What to do :: A verbatim copy of the records below, pictures omitted, is the task.

Data under study ::
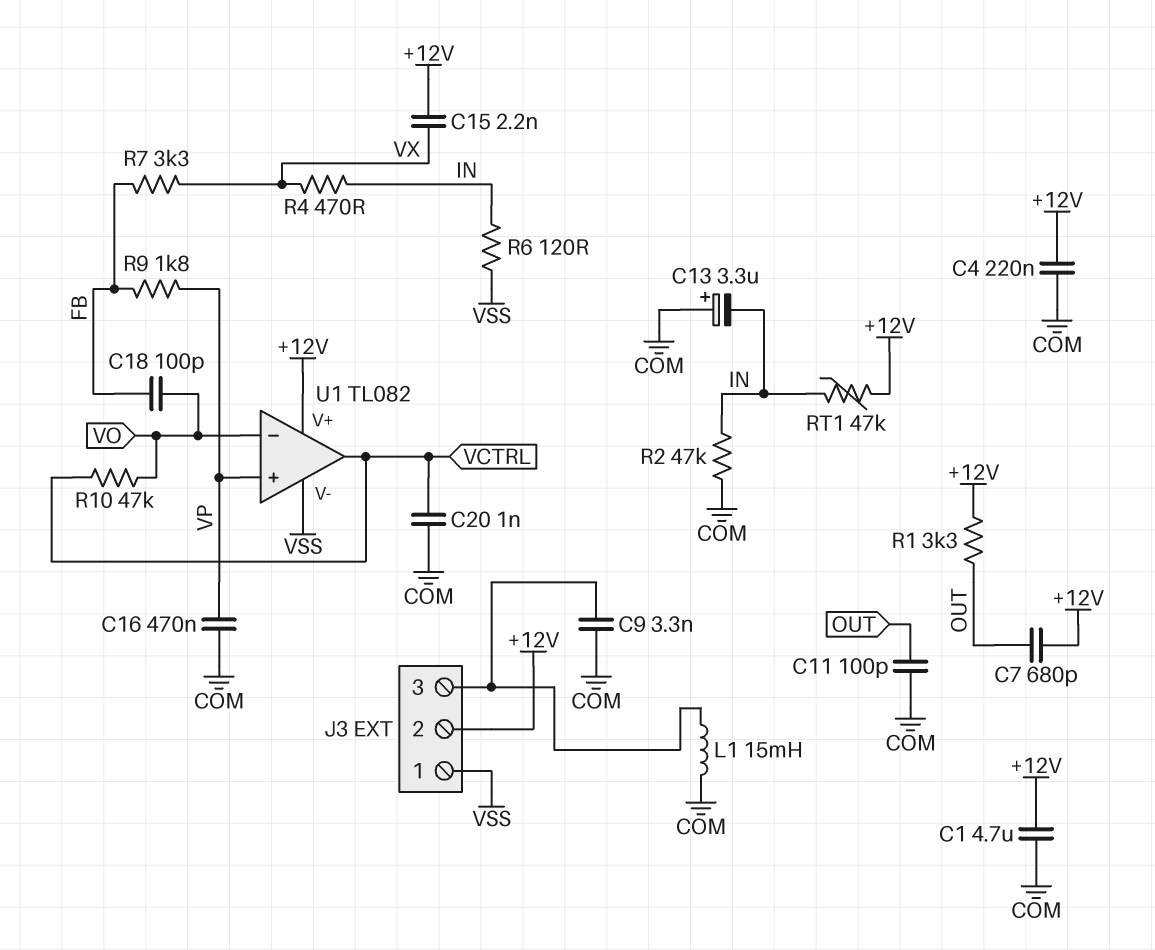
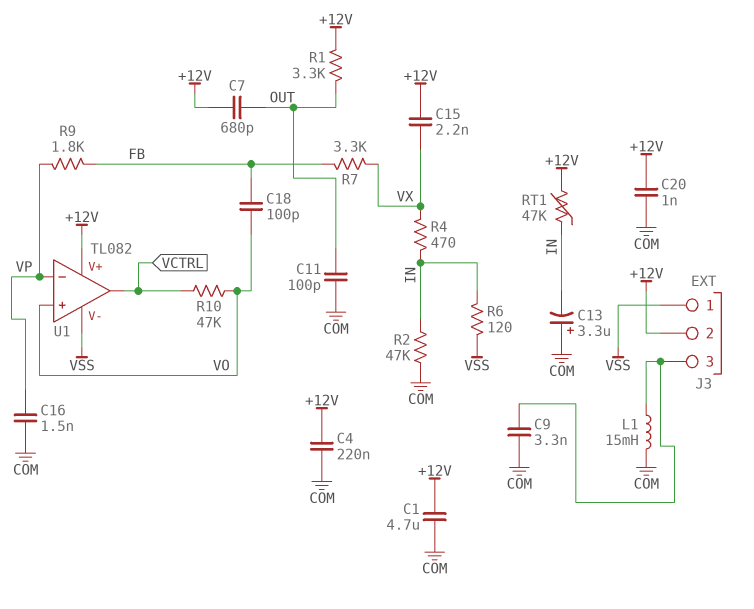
C16: 470nF (COM, VP) -> 1.5nF (COM, VP)
C20: 1nF (COM, VCTRL) -> 1nF (+12V, COM)
U1 pin in+: VP -> VO
U1 pin in-: VO -> VP

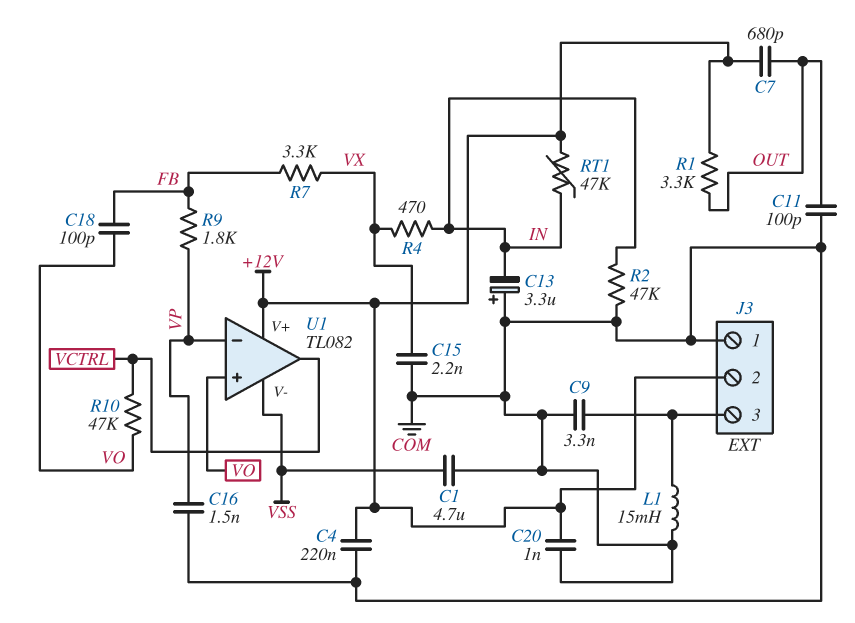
C1: 4.7uF (+12V, COM) -> 4.7uF (COM, VSS)
C15: 2.2nF (+12V, VX) -> 2.2nF (COM, VX)
J3 pin 1: VSS -> COM
R6: 120 (IN, VSS) -> none

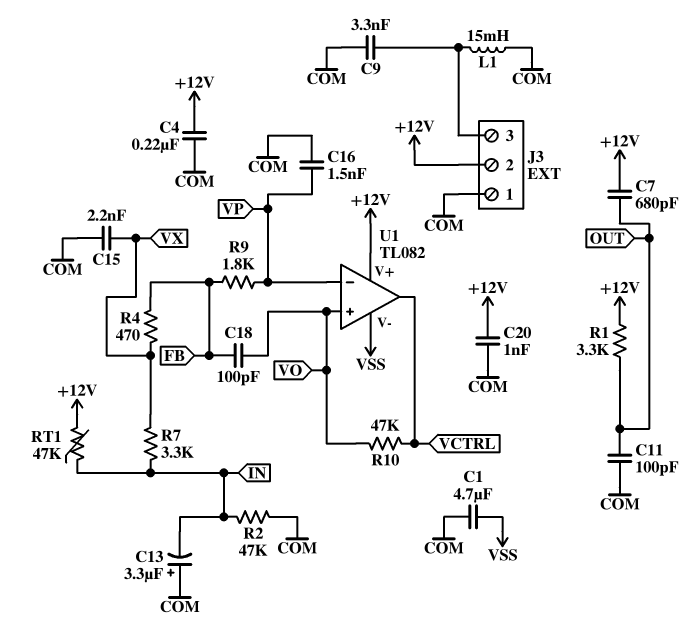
R4: 470 (IN, VX) -> 470 (FB, VX)
R7: 3.3k (FB, VX) -> 3.3k (IN, VX)

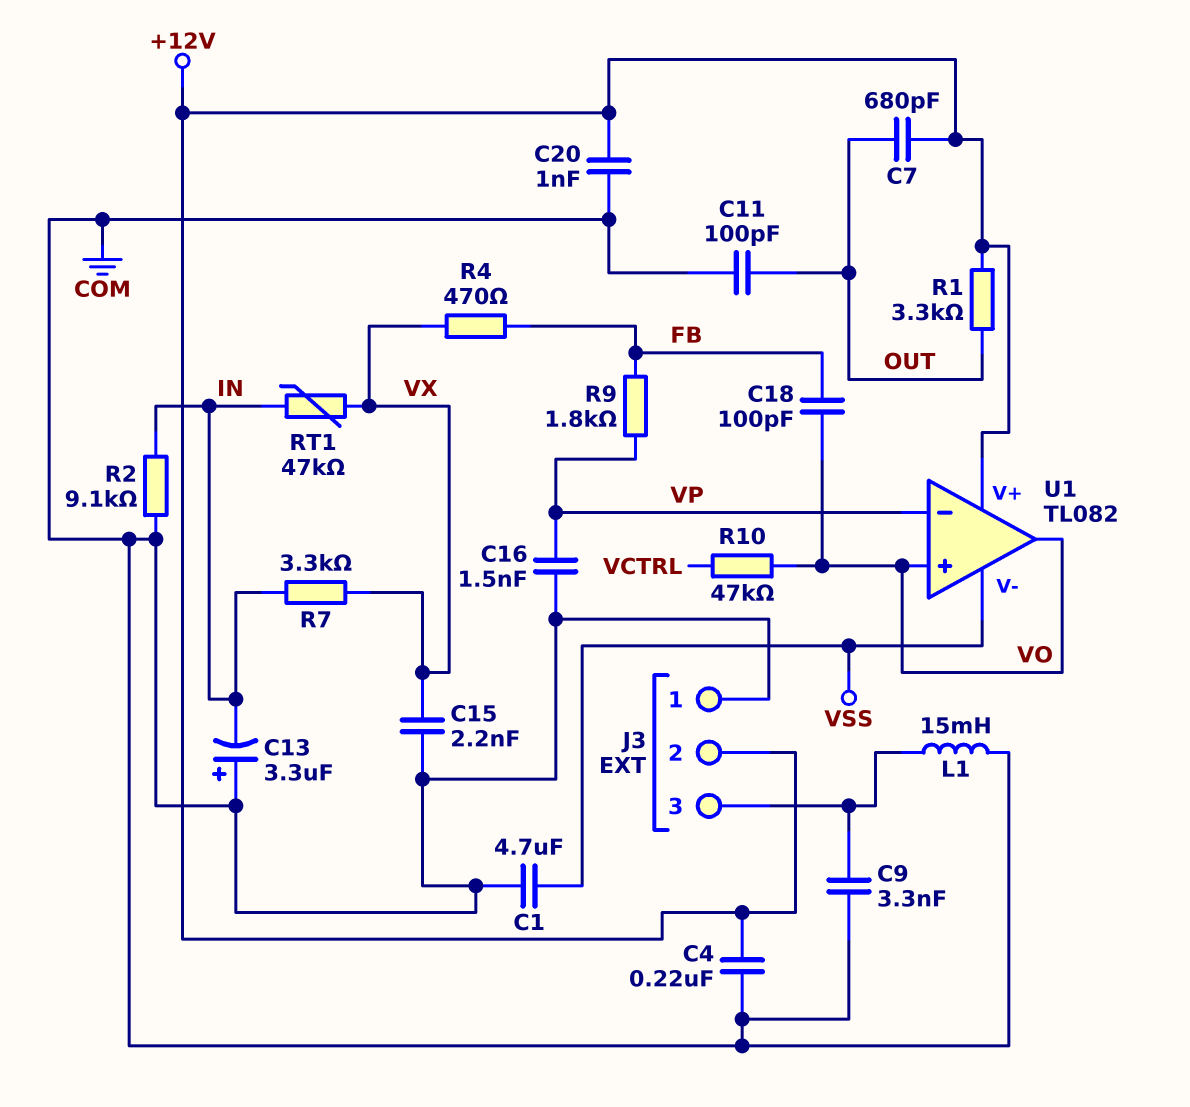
R2: 47k (COM, IN) -> 9.1k (COM, IN)
RT1: 47k (+12V, IN) -> 47k (IN, VX)
U1 pin out: VCTRL -> VO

Task output ::
C16: 470nF (COM, VP) -> 1.5nF (COM, VP)
C20: 1nF (COM, VCTRL) -> 1nF (+12V, COM)
U1 pin in+: VP -> VO
U1 pin in-: VO -> VP

C1: 4.7uF (+12V, COM) -> 4.7uF (COM, VSS)
C15: 2.2nF (+12V, VX) -> 2.2nF (COM, VX)
J3 pin 1: VSS -> COM
R6: 120 (IN, VSS) -> none

R4: 470 (IN, VX) -> 470 (FB, VX)
R7: 3.3k (FB, VX) -> 3.3k (IN, VX)

R2: 47k (COM, IN) -> 9.1k (COM, IN)
RT1: 47k (+12V, IN) -> 47k (IN, VX)
U1 pin out: VCTRL -> VO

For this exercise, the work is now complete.